- **DIRECTIONS FOR THIS TASK**: Here are the records. Print them all exactly.
<<<<
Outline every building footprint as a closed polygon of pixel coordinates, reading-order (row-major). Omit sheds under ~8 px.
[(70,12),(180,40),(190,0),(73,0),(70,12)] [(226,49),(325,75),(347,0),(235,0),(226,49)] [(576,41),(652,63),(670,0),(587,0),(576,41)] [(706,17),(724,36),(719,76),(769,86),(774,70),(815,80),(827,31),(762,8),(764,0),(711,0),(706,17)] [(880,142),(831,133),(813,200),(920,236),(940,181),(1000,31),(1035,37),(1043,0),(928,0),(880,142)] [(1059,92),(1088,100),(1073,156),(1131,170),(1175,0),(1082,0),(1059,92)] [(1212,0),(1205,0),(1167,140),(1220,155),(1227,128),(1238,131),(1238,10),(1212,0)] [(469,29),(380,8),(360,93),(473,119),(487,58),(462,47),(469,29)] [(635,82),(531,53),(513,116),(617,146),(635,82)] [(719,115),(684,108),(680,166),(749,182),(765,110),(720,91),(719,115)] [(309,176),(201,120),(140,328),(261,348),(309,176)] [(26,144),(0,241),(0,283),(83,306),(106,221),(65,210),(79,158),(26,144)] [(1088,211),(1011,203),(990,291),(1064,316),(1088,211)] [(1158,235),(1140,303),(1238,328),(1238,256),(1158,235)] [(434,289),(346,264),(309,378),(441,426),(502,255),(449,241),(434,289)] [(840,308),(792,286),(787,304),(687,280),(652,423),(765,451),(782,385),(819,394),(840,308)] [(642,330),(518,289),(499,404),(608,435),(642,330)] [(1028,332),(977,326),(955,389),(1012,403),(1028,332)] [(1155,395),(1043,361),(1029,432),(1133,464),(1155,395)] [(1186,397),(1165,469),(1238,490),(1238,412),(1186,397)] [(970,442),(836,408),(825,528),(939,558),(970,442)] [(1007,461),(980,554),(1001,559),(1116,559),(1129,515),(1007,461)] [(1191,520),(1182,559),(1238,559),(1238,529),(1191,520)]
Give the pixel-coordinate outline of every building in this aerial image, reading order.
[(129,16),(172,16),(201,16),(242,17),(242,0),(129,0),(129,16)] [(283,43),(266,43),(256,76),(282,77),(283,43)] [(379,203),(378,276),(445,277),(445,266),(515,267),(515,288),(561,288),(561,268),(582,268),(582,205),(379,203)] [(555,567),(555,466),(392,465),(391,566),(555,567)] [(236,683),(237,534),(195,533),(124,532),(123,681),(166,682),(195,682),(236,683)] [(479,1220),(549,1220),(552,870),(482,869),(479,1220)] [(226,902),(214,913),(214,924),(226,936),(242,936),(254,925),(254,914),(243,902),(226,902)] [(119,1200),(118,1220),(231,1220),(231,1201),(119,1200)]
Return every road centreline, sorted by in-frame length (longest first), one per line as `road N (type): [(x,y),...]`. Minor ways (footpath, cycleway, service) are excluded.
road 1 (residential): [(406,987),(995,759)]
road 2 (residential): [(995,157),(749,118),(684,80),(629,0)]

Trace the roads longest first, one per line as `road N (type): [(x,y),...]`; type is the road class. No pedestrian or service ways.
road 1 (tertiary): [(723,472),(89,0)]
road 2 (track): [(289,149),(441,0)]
>>>>
- **ANSWER AREA**:
Outline every building footprint as a closed polygon of pixel coordinates, reading-order (row-major). Omit sheds under ~8 px.
[(70,12),(180,40),(190,0),(73,0),(70,12)] [(226,49),(325,75),(347,0),(235,0),(226,49)] [(576,41),(652,63),(670,0),(587,0),(576,41)] [(706,17),(724,36),(719,76),(769,86),(774,70),(815,80),(827,31),(762,8),(764,0),(711,0),(706,17)] [(880,142),(831,133),(813,200),(920,236),(940,181),(1000,31),(1035,37),(1043,0),(928,0),(880,142)] [(1059,92),(1088,100),(1073,156),(1131,170),(1175,0),(1082,0),(1059,92)] [(1212,0),(1205,0),(1167,140),(1220,155),(1227,128),(1238,131),(1238,10),(1212,0)] [(469,29),(380,8),(360,93),(473,119),(487,58),(462,47),(469,29)] [(635,82),(531,53),(513,116),(617,146),(635,82)] [(719,115),(684,108),(680,166),(749,182),(765,110),(720,91),(719,115)] [(309,176),(201,120),(140,328),(261,348),(309,176)] [(26,144),(0,241),(0,283),(83,306),(106,221),(65,210),(79,158),(26,144)] [(1088,211),(1011,203),(990,291),(1064,316),(1088,211)] [(1158,235),(1140,303),(1238,328),(1238,256),(1158,235)] [(434,289),(346,264),(309,378),(441,426),(502,255),(449,241),(434,289)] [(840,308),(792,286),(787,304),(687,280),(652,423),(765,451),(782,385),(819,394),(840,308)] [(642,330),(518,289),(499,404),(608,435),(642,330)] [(1028,332),(977,326),(955,389),(1012,403),(1028,332)] [(1155,395),(1043,361),(1029,432),(1133,464),(1155,395)] [(1186,397),(1165,469),(1238,490),(1238,412),(1186,397)] [(970,442),(836,408),(825,528),(939,558),(970,442)] [(1007,461),(980,554),(1001,559),(1116,559),(1129,515),(1007,461)] [(1191,520),(1182,559),(1238,559),(1238,529),(1191,520)]
Give the pixel-coordinate outline of every building in this aerial image, reading order.
[(129,16),(172,16),(201,16),(242,17),(242,0),(129,0),(129,16)] [(283,43),(266,43),(256,76),(282,77),(283,43)] [(379,203),(378,276),(445,277),(445,266),(515,267),(515,288),(561,288),(561,268),(582,268),(582,205),(379,203)] [(555,567),(555,466),(392,465),(391,566),(555,567)] [(236,683),(237,534),(195,533),(124,532),(123,681),(166,682),(195,682),(236,683)] [(479,1220),(549,1220),(552,870),(482,869),(479,1220)] [(226,902),(214,913),(214,924),(226,936),(242,936),(254,925),(254,914),(243,902),(226,902)] [(119,1200),(118,1220),(231,1220),(231,1201),(119,1200)]
Return every road centreline, sorted by in-frame length (longest first), one per line as `road N (type): [(x,y),...]`. Minor ways (footpath, cycleway, service) are excluded.
road 1 (residential): [(406,987),(995,759)]
road 2 (residential): [(995,157),(749,118),(684,80),(629,0)]

Trace the roads longest first, one per line as `road N (type): [(x,y),...]`; type is the road class. No pedestrian or service ways.
road 1 (tertiary): [(723,472),(89,0)]
road 2 (track): [(289,149),(441,0)]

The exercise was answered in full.